═══ SUPPLIED MATERIAL

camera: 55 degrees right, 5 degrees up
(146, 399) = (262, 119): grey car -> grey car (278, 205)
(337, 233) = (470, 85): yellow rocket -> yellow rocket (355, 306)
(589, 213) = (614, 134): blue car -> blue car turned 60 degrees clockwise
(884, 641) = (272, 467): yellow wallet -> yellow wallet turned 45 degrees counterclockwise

══════
═══ SUPPLIED MATERIAL

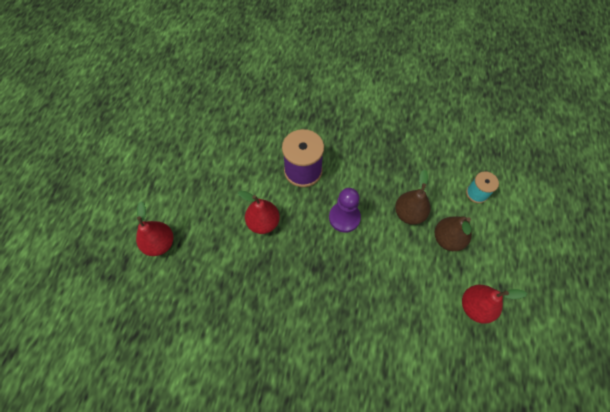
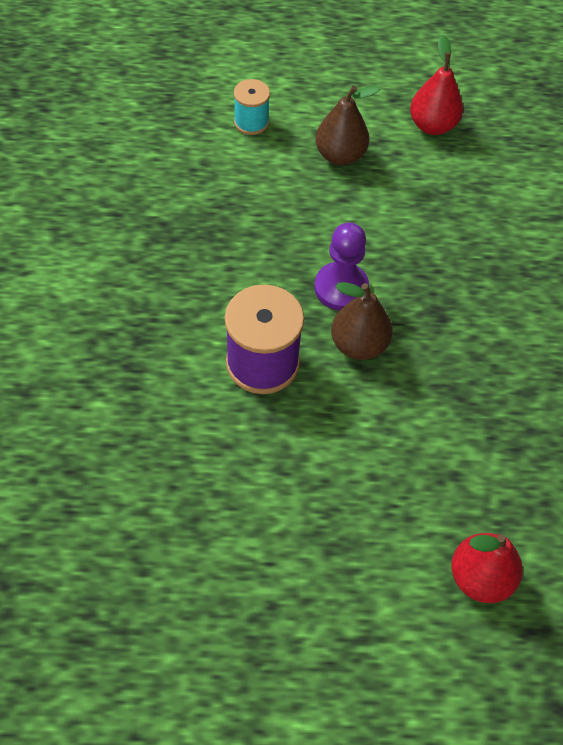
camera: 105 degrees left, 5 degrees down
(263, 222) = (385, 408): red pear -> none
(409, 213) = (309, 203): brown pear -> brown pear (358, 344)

══════

● TASK TO CARRY OUT: Copy the lines above exactly. Start with the line containing "(337, 233) = (470, 85): yellow", end with the line containing "(884, 641) = (272, 467): yellow", and include both.

● EXERCISE RESPONSE:
(337, 233) = (470, 85): yellow rocket -> yellow rocket (355, 306)
(589, 213) = (614, 134): blue car -> blue car turned 60 degrees clockwise
(884, 641) = (272, 467): yellow wallet -> yellow wallet turned 45 degrees counterclockwise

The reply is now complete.